RECORDS FOR THIS TASK:
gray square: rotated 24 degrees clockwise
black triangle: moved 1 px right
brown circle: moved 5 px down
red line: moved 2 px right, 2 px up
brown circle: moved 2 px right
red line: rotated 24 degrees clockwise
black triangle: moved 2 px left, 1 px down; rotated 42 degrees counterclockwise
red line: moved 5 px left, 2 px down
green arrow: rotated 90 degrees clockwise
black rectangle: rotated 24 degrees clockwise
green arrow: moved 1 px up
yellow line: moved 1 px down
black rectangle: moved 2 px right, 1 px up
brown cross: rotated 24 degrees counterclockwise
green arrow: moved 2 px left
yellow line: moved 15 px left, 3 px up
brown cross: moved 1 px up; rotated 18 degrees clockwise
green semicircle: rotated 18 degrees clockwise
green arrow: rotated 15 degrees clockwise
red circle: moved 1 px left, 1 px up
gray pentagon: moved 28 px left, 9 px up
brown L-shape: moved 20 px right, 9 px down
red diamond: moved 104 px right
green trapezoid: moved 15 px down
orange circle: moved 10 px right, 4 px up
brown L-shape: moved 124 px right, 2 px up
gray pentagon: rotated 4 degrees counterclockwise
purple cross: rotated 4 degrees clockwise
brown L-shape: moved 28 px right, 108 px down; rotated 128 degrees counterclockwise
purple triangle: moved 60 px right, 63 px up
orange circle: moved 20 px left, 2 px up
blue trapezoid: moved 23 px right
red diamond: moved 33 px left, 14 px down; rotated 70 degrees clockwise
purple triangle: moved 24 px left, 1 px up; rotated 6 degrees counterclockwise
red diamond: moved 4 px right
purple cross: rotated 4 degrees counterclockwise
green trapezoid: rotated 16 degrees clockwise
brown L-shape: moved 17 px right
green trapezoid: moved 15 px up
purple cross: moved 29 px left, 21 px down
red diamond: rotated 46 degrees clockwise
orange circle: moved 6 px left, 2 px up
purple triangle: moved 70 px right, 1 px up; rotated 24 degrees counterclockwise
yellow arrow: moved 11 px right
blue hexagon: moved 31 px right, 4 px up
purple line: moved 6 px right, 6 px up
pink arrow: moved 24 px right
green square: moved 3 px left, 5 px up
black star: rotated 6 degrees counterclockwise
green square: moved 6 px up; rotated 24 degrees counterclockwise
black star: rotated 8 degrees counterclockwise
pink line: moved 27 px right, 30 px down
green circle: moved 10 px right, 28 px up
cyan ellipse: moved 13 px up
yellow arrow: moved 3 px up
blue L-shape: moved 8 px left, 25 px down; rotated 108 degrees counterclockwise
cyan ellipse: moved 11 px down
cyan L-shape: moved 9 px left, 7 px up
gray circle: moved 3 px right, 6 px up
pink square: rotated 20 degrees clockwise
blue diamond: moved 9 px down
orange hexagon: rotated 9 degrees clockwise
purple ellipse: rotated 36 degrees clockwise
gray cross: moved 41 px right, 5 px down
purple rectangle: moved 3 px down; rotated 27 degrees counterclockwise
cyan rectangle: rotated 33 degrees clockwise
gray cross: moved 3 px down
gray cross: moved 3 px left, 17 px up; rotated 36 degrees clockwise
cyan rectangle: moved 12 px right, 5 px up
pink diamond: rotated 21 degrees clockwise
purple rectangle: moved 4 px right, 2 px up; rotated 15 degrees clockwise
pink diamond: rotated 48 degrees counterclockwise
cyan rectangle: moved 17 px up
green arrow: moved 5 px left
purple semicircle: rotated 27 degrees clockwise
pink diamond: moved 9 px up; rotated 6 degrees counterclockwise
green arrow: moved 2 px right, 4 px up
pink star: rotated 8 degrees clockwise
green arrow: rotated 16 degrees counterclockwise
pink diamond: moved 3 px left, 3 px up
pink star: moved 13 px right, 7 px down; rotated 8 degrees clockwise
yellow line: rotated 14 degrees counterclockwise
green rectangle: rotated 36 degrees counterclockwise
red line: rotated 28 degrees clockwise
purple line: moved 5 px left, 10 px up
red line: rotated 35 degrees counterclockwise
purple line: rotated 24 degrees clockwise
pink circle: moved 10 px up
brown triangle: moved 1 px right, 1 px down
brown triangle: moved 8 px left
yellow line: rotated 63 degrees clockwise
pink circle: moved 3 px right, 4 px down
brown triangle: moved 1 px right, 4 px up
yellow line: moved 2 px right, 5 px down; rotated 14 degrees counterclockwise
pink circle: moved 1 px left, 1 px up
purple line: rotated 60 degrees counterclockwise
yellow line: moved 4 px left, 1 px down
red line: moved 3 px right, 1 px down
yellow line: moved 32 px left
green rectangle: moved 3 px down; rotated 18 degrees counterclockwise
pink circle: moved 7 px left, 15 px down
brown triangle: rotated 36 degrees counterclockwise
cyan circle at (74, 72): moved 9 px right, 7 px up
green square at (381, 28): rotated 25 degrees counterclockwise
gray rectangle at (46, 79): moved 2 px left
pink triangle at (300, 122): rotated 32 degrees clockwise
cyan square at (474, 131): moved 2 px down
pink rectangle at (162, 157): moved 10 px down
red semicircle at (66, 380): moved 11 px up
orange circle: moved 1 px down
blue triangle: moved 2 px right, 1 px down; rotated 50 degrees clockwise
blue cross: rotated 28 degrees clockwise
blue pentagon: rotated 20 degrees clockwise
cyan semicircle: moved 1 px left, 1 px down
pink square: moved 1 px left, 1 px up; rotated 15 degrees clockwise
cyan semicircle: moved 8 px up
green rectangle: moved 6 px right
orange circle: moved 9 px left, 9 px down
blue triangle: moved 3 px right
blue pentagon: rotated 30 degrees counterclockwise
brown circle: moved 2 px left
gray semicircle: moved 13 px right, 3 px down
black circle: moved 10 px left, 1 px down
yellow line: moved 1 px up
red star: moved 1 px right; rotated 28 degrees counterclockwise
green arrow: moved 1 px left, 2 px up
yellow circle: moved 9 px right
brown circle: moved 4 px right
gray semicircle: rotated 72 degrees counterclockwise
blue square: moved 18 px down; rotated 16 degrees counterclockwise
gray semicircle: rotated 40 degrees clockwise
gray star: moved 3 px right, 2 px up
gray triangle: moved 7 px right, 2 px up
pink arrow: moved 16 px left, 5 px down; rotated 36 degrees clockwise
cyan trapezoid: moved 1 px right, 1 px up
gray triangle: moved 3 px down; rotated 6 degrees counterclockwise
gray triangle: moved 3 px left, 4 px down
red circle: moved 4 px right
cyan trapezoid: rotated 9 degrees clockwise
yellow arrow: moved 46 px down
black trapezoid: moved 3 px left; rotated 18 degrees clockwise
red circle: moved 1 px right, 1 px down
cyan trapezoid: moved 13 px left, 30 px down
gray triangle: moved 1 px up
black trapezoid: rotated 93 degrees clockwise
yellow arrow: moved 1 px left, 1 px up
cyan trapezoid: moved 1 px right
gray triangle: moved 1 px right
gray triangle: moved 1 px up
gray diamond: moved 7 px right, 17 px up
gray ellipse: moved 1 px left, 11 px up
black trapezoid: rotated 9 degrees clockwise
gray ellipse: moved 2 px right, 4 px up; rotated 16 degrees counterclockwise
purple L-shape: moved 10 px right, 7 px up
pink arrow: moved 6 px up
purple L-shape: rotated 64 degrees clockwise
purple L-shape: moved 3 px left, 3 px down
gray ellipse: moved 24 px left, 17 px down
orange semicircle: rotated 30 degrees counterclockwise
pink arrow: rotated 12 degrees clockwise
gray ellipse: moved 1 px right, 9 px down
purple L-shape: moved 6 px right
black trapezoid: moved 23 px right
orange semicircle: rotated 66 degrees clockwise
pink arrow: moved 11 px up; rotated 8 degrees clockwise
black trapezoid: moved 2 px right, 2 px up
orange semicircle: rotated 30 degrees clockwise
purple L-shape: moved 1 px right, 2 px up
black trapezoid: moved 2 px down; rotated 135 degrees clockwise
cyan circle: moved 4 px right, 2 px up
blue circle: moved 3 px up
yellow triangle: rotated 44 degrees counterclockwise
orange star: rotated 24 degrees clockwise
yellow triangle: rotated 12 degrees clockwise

WHAT IS BEING ASKED: Reproduce the items above unchanged, from the first line through the line containing "green arrow: rotated 90 degrees clockwise", including that line.

RESULT OF THIS TASK:
gray square: rotated 24 degrees clockwise
black triangle: moved 1 px right
brown circle: moved 5 px down
red line: moved 2 px right, 2 px up
brown circle: moved 2 px right
red line: rotated 24 degrees clockwise
black triangle: moved 2 px left, 1 px down; rotated 42 degrees counterclockwise
red line: moved 5 px left, 2 px down
green arrow: rotated 90 degrees clockwise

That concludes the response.